■ **Your objective**
Excerpt from the entries below: please repeat exactly the lines from the one containing "(382, 213) = (175, 179): red" through the last one, both ends included, with no pictures.

Records from a dataset
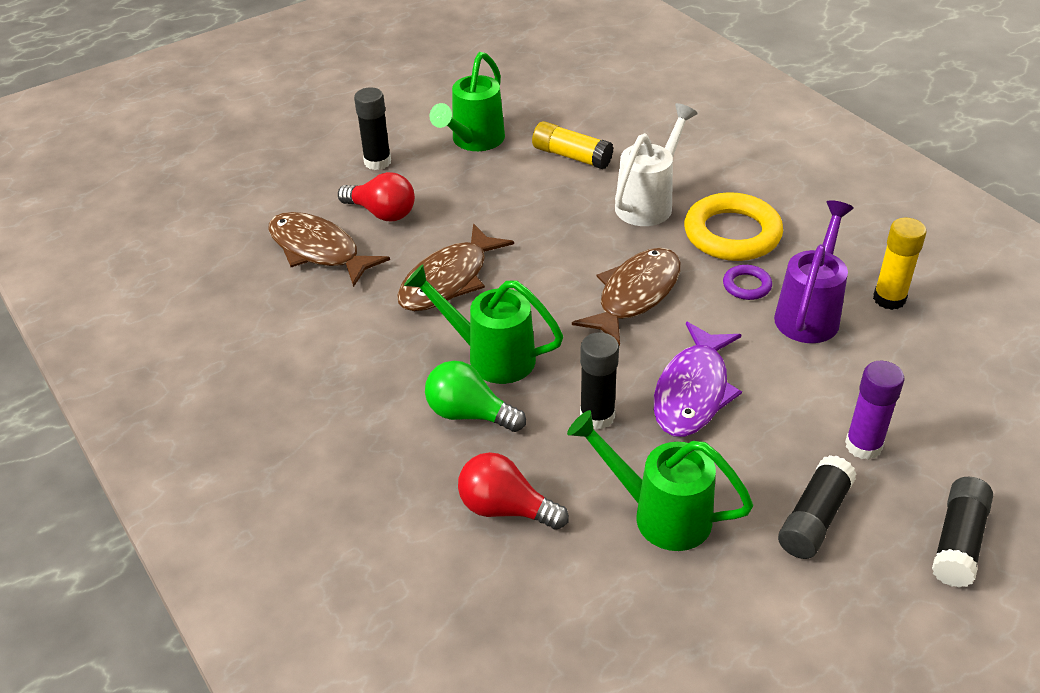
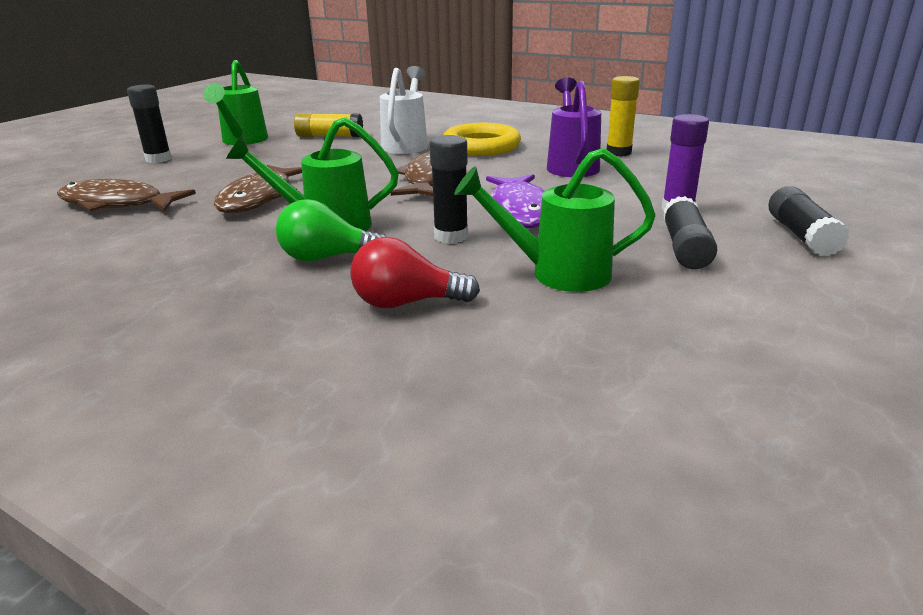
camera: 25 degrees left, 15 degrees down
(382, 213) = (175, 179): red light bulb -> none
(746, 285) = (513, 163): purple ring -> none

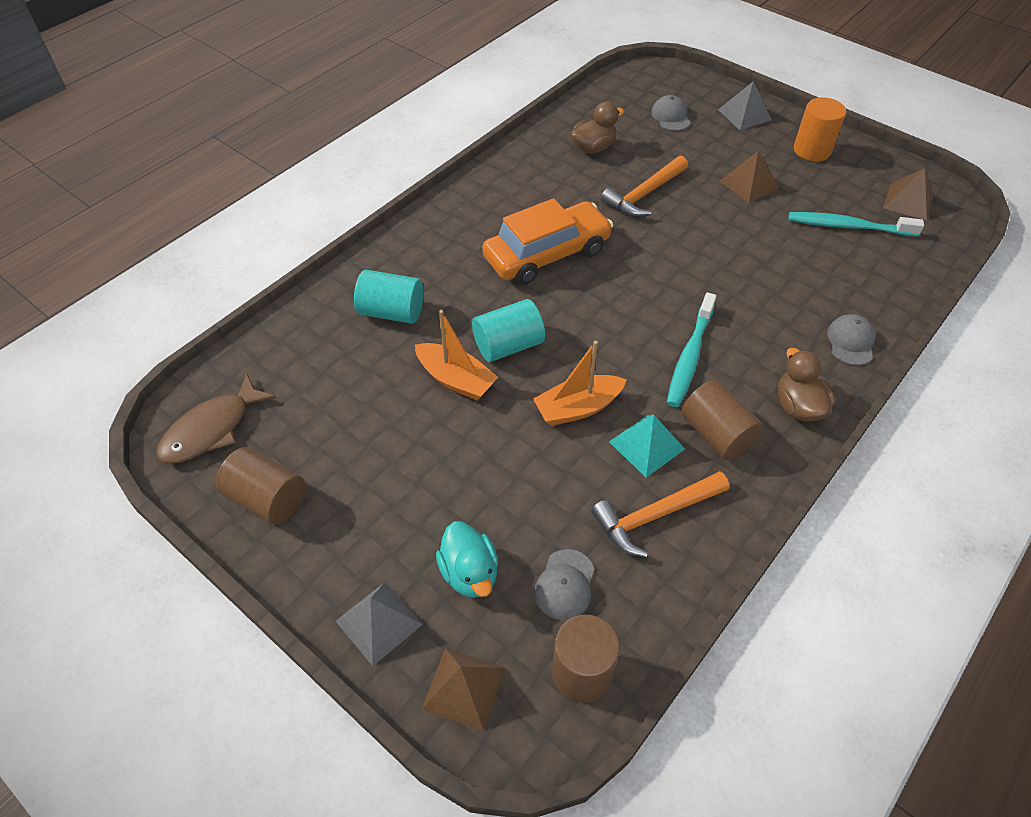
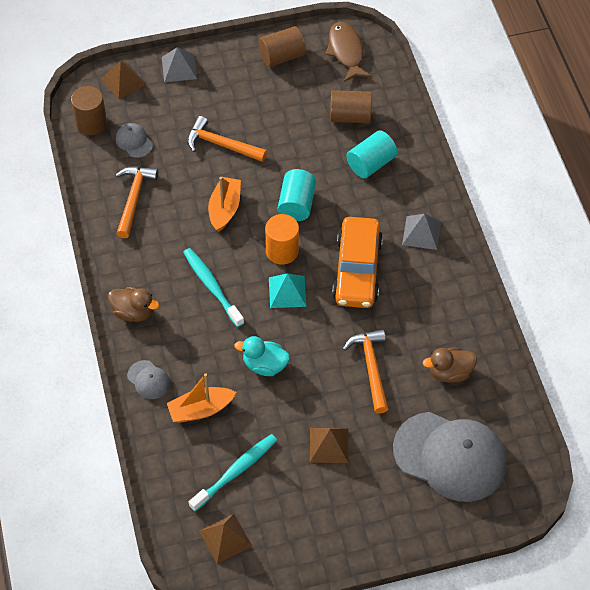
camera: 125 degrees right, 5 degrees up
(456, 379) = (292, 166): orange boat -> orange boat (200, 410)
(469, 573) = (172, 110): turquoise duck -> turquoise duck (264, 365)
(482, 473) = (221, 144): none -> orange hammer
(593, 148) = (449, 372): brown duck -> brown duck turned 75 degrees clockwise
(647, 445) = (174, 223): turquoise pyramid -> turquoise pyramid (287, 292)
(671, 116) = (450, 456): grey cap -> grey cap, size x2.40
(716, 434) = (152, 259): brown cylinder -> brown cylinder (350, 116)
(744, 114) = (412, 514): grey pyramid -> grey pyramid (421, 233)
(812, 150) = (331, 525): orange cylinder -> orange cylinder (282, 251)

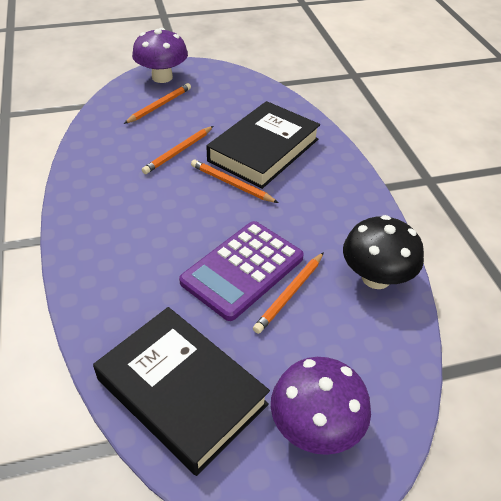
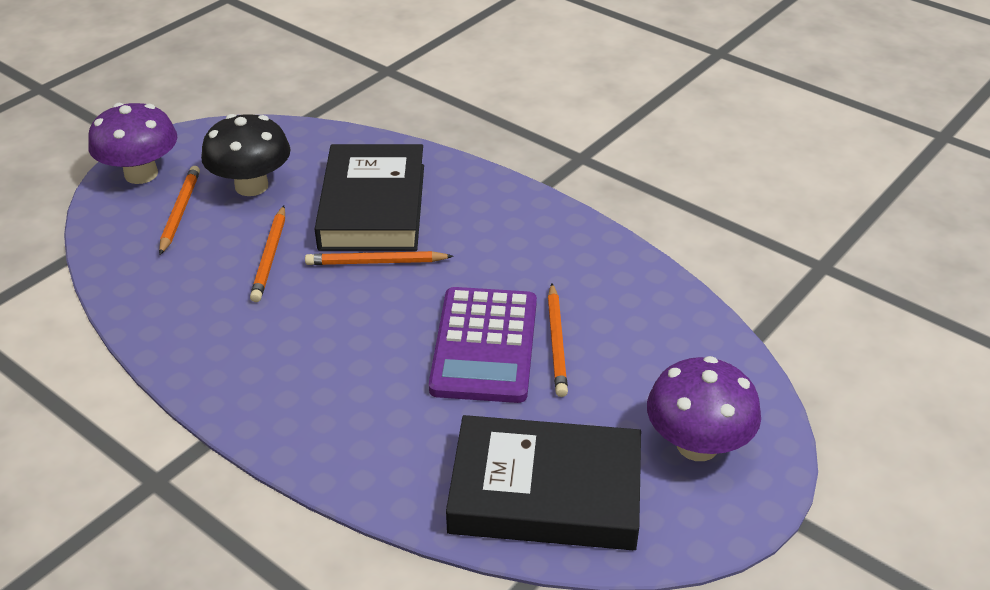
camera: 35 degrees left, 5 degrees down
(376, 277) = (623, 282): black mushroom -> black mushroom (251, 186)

■ **Answer to this task**
(382, 213) = (175, 179): red light bulb -> none
(746, 285) = (513, 163): purple ring -> none

camera: 125 degrees right, 5 degrees up
(456, 379) = (292, 166): orange boat -> orange boat (200, 410)
(469, 573) = (172, 110): turquoise duck -> turquoise duck (264, 365)
(482, 473) = (221, 144): none -> orange hammer
(593, 148) = (449, 372): brown duck -> brown duck turned 75 degrees clockwise
(647, 445) = (174, 223): turquoise pyramid -> turquoise pyramid (287, 292)
(671, 116) = (450, 456): grey cap -> grey cap, size x2.40
(716, 434) = (152, 259): brown cylinder -> brown cylinder (350, 116)
(744, 114) = (412, 514): grey pyramid -> grey pyramid (421, 233)
(812, 150) = (331, 525): orange cylinder -> orange cylinder (282, 251)

camera: 35 degrees left, 5 degrees down
(376, 277) = (623, 282): black mushroom -> black mushroom (251, 186)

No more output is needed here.